What is expected
What lines below mention the word "AGND"? Copy each one.

Supplied records
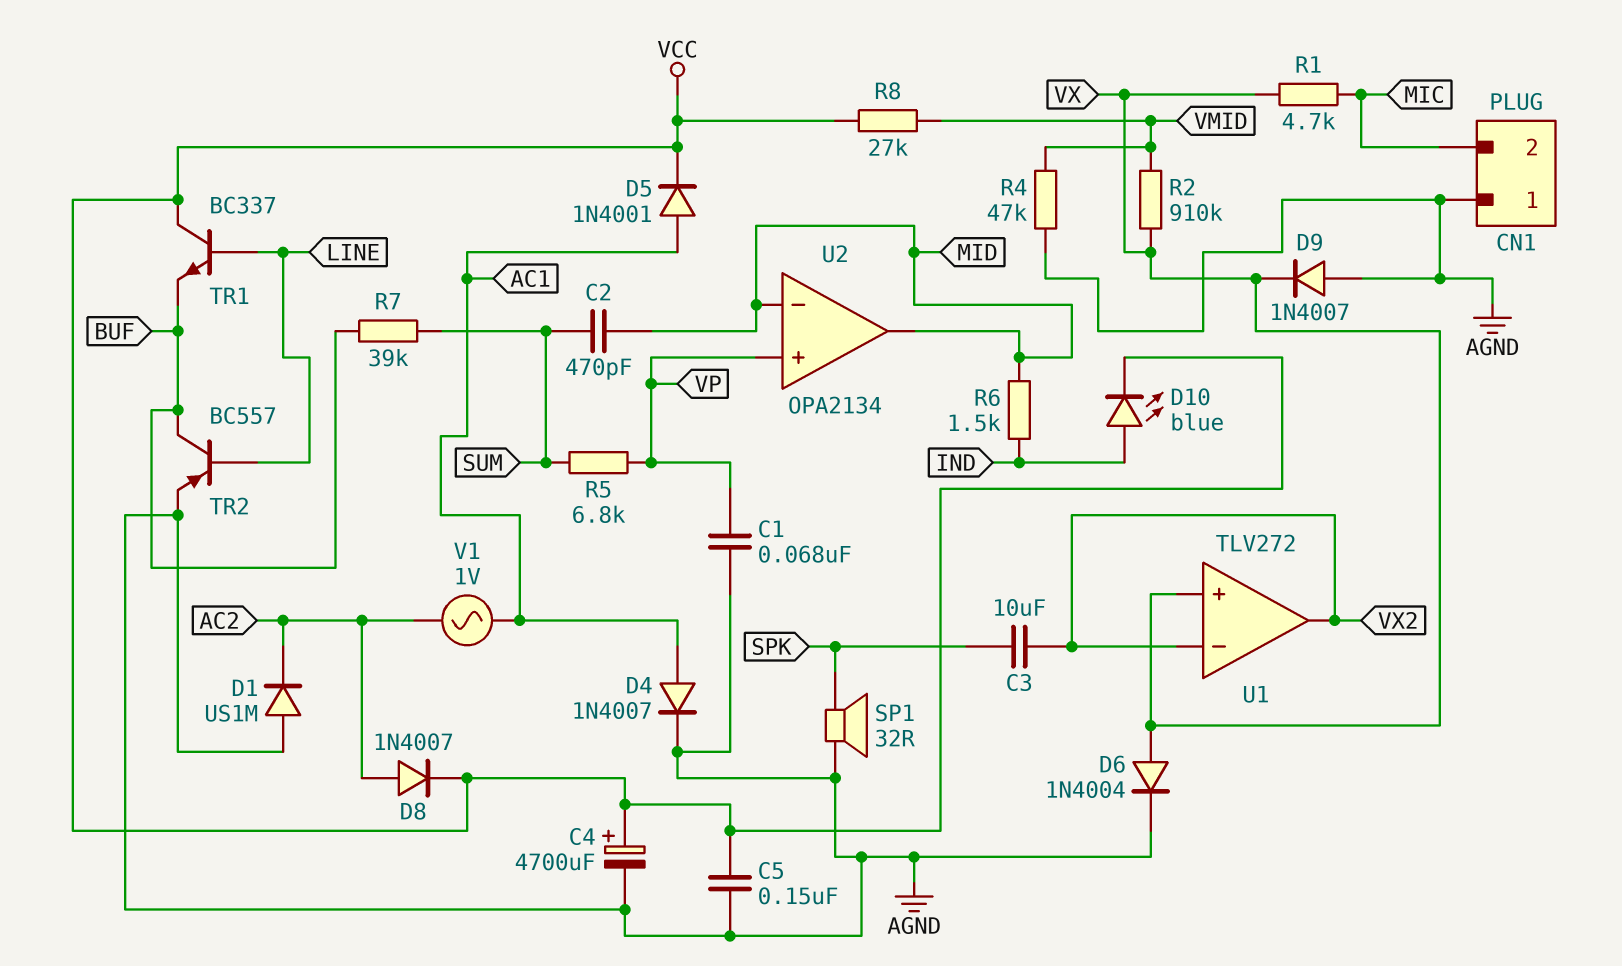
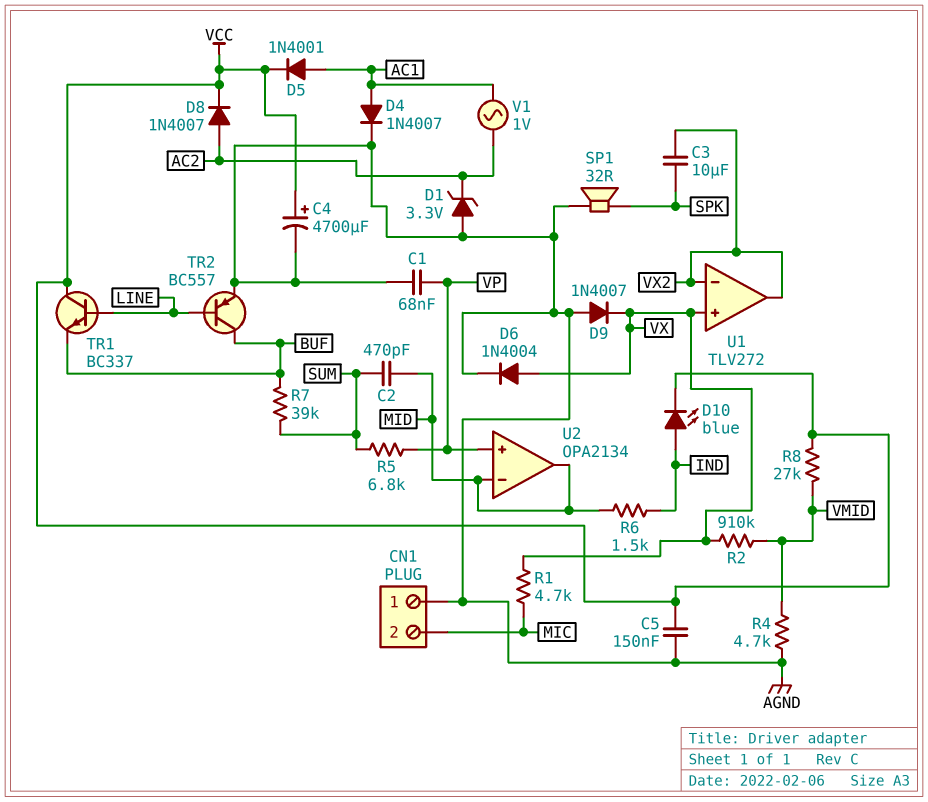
D1: diode US1M (A AGND, K AC2) -> zener 3.3V (A AGND, K AC2)
R4: 47k (AGND, VMID) -> 4.7k (AGND, VMID)

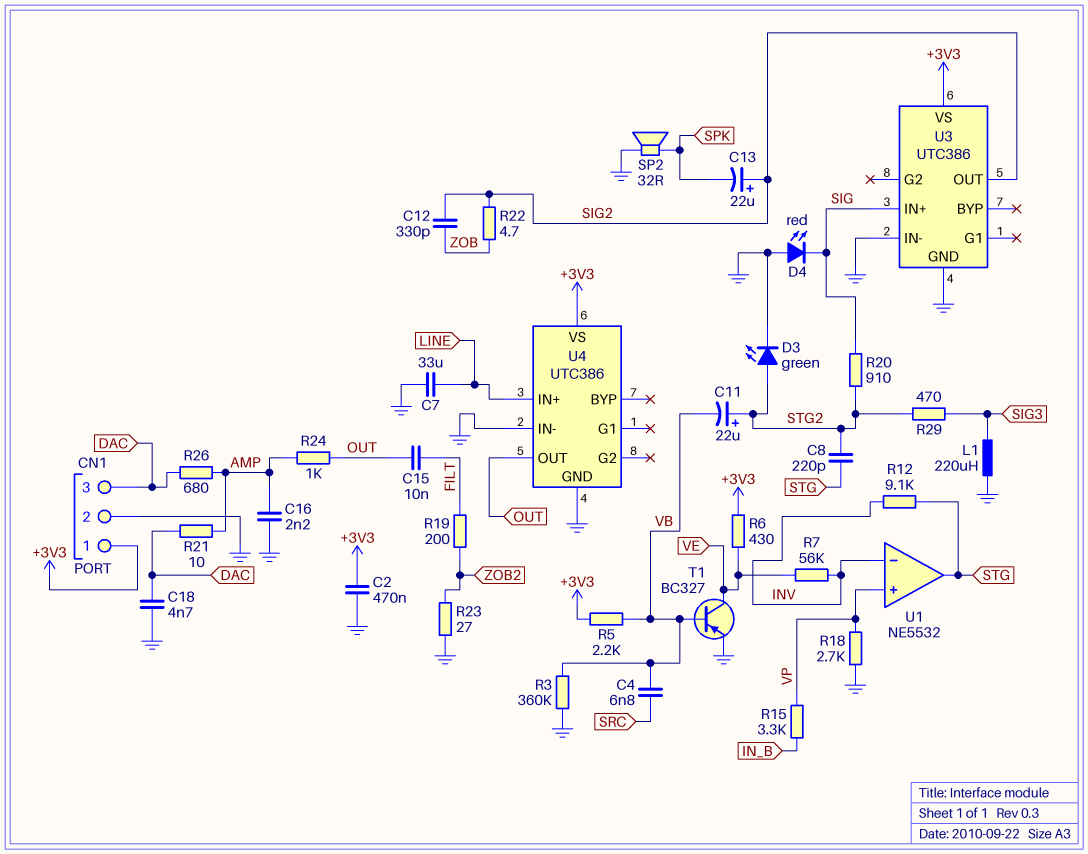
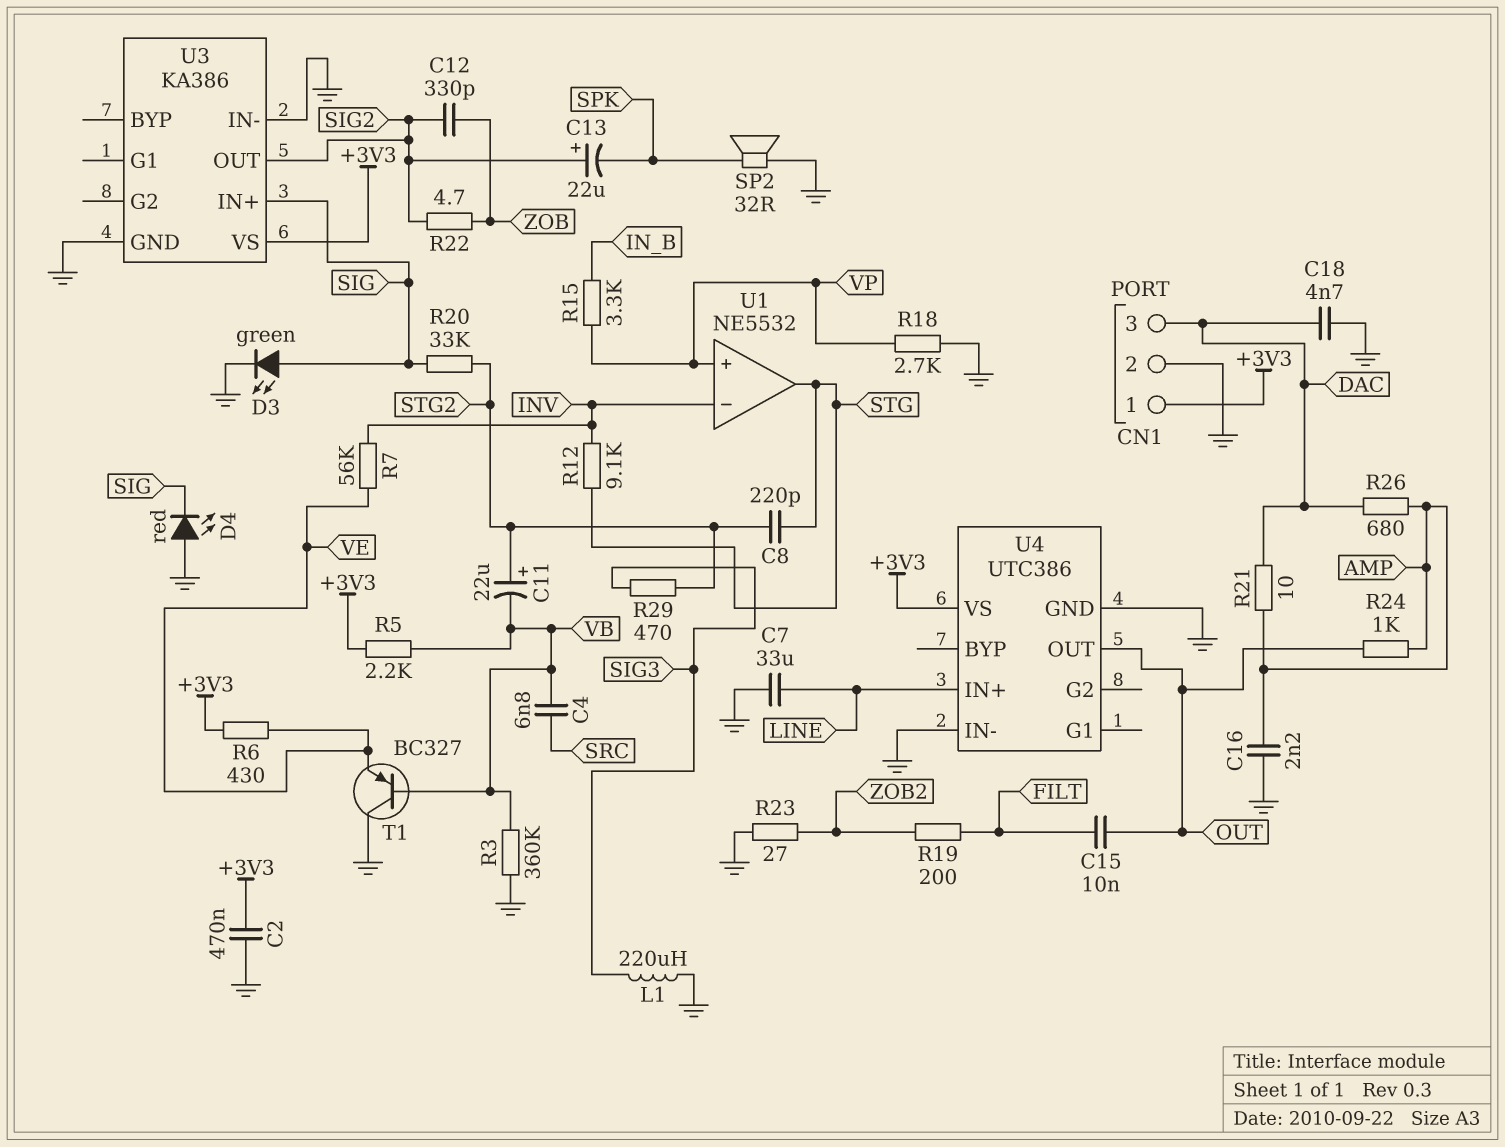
D3: LED green (A STG2, K GND) -> LED green (A SIG, K GND)
R20: 910 (SIG, STG2) -> 33k (SIG, STG2)
T1: PNP BC327 (B VB, C VE, E GND) -> PNP BC327 (B VB, C GND, E VE)
U3: UTC386 -> KA386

Your response
D1: diode US1M (A AGND, K AC2) -> zener 3.3V (A AGND, K AC2)
R4: 47k (AGND, VMID) -> 4.7k (AGND, VMID)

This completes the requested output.